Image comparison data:

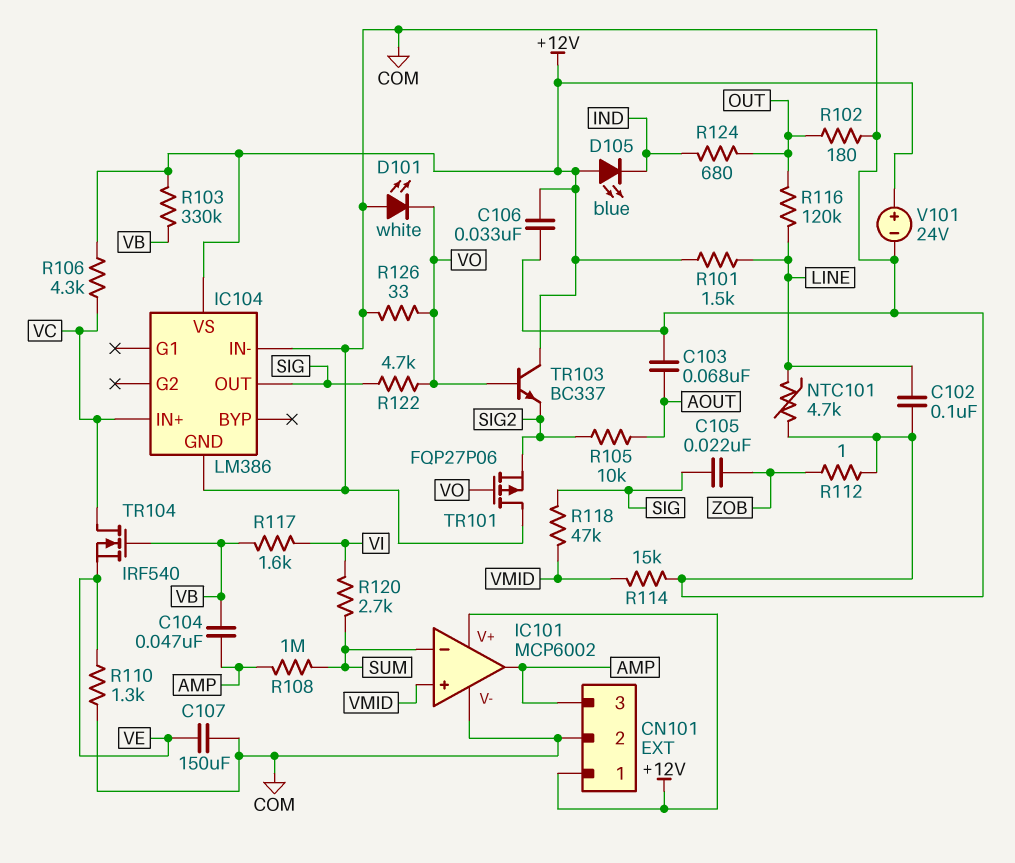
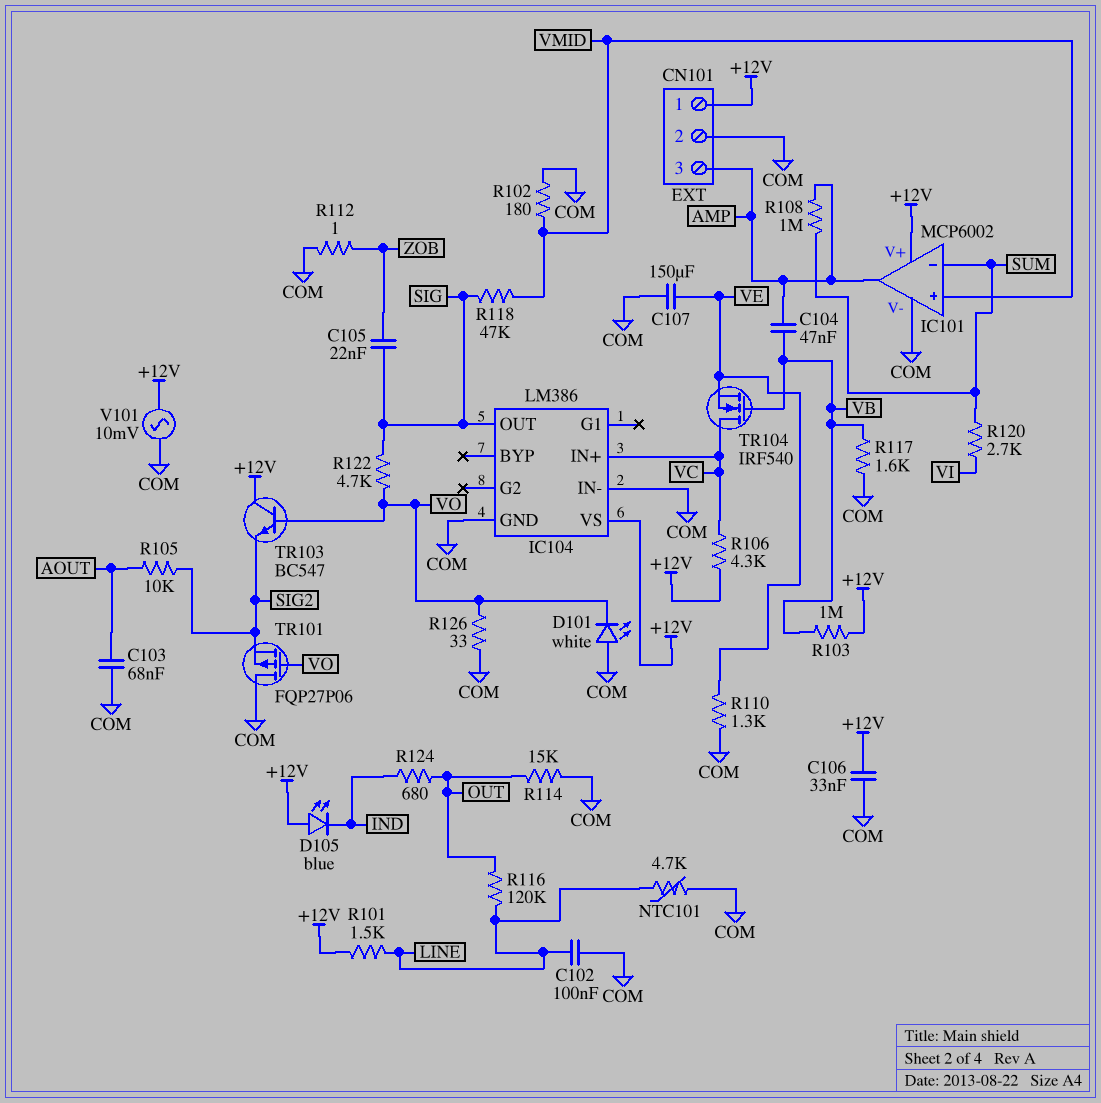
R102: 180 (COM, OUT) -> 180 (COM, VMID)
R103: 330k (+12V, VB) -> 1M (+12V, VB)
R114: 15k (COM, VMID) -> 15k (COM, OUT)
R117: 1.6k (VB, VI) -> 1.6k (COM, VB)
TR103: NPN BC337 (B VO, C +12V, E SIG2) -> NPN BC547 (B VO, C +12V, E SIG2)
V101: 24V (plus +12V, minus COM) -> AC 10mV (+12V, COM)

TASK DIRECTIONS:
Could you print, word for word, the line containing "TR103: NPN BC337" and every line after it through the end of the records, and nothing else?

EXERCISE RESPONSE:
TR103: NPN BC337 (B VO, C +12V, E SIG2) -> NPN BC547 (B VO, C +12V, E SIG2)
V101: 24V (plus +12V, minus COM) -> AC 10mV (+12V, COM)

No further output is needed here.